*What you need to do*:
Transcribe every line below exactly; no image goes into the output.

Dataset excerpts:
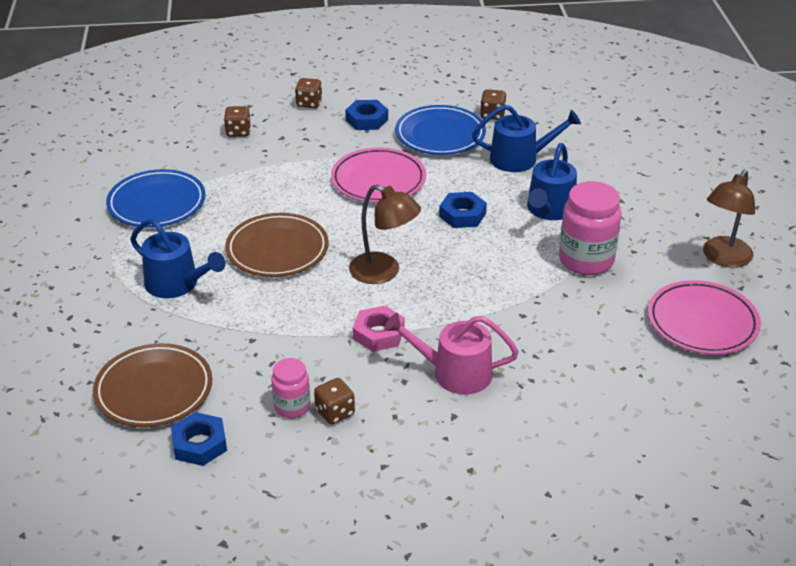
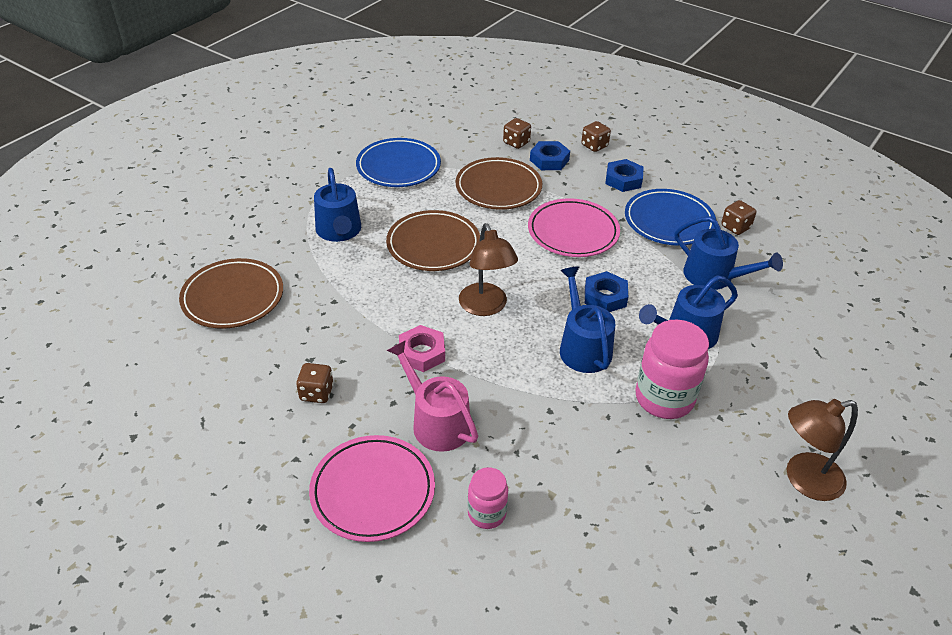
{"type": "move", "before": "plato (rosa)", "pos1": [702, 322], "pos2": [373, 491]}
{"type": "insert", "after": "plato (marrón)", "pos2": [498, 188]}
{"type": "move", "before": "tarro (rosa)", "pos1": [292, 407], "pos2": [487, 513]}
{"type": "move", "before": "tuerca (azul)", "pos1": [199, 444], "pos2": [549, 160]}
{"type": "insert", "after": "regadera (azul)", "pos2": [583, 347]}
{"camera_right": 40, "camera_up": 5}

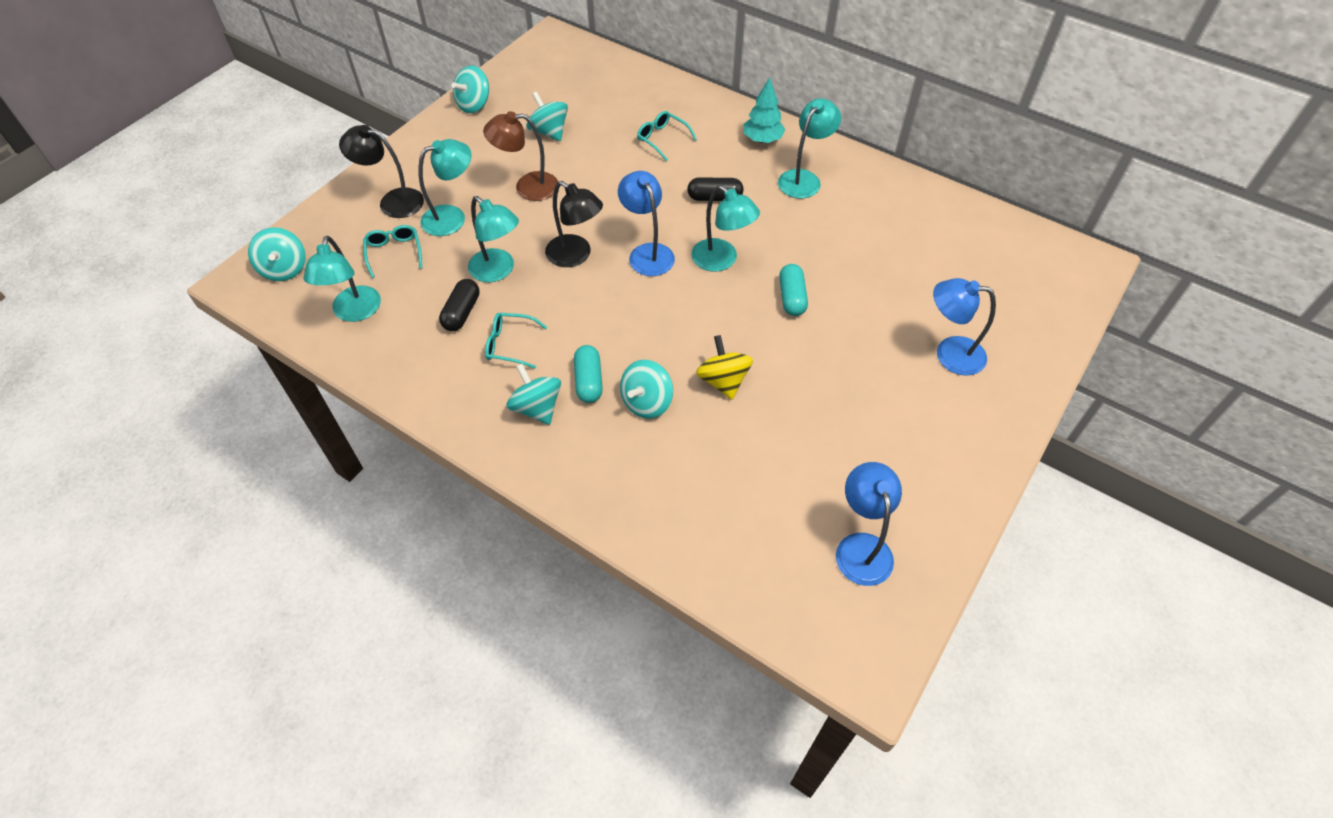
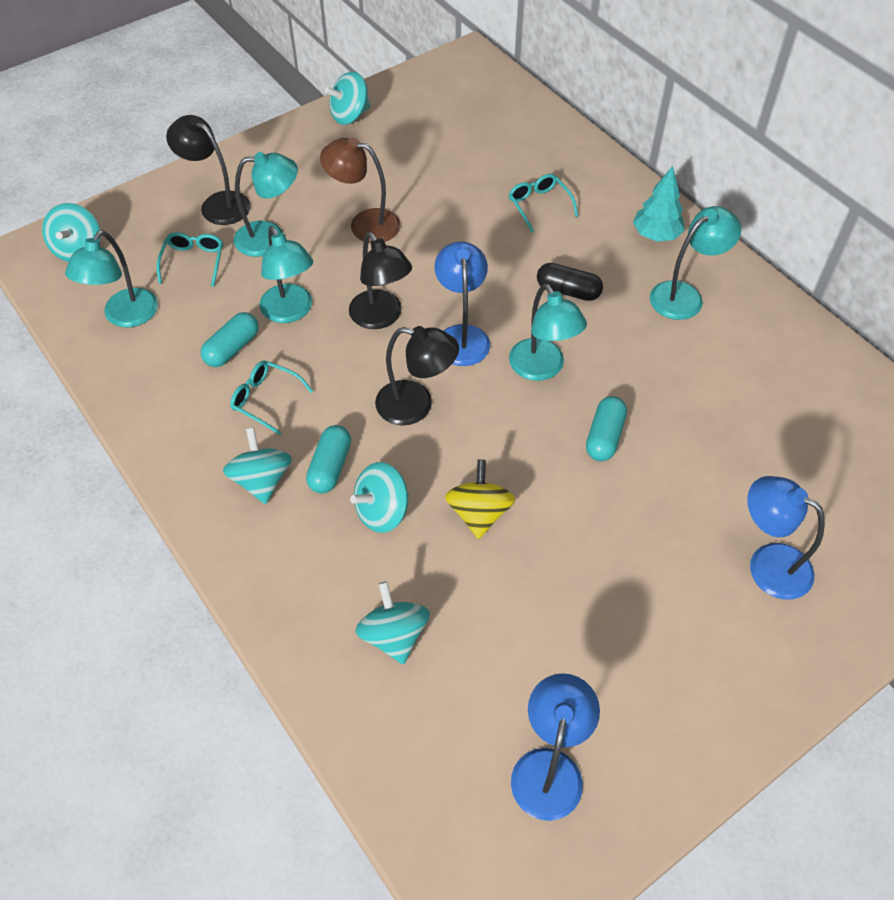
{"type": "recolor", "before": "cápsula (negro)", "after": "cápsula (turquesa)", "pos1": [462, 312], "pos2": [232, 348]}
{"type": "move", "before": "peonza (turquesa)", "pos1": [549, 132], "pos2": [394, 635]}
{"type": "insert", "after": "lámpara (negro)", "pos2": [416, 405]}
{"camera_right": 20, "camera_up": 0}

*Task result*:
{"type": "move", "before": "plato (rosa)", "pos1": [702, 322], "pos2": [373, 491]}
{"type": "insert", "after": "plato (marrón)", "pos2": [498, 188]}
{"type": "move", "before": "tarro (rosa)", "pos1": [292, 407], "pos2": [487, 513]}
{"type": "move", "before": "tuerca (azul)", "pos1": [199, 444], "pos2": [549, 160]}
{"type": "insert", "after": "regadera (azul)", "pos2": [583, 347]}
{"camera_right": 40, "camera_up": 5}

{"type": "recolor", "before": "cápsula (negro)", "after": "cápsula (turquesa)", "pos1": [462, 312], "pos2": [232, 348]}
{"type": "move", "before": "peonza (turquesa)", "pos1": [549, 132], "pos2": [394, 635]}
{"type": "insert", "after": "lámpara (negro)", "pos2": [416, 405]}
{"camera_right": 20, "camera_up": 0}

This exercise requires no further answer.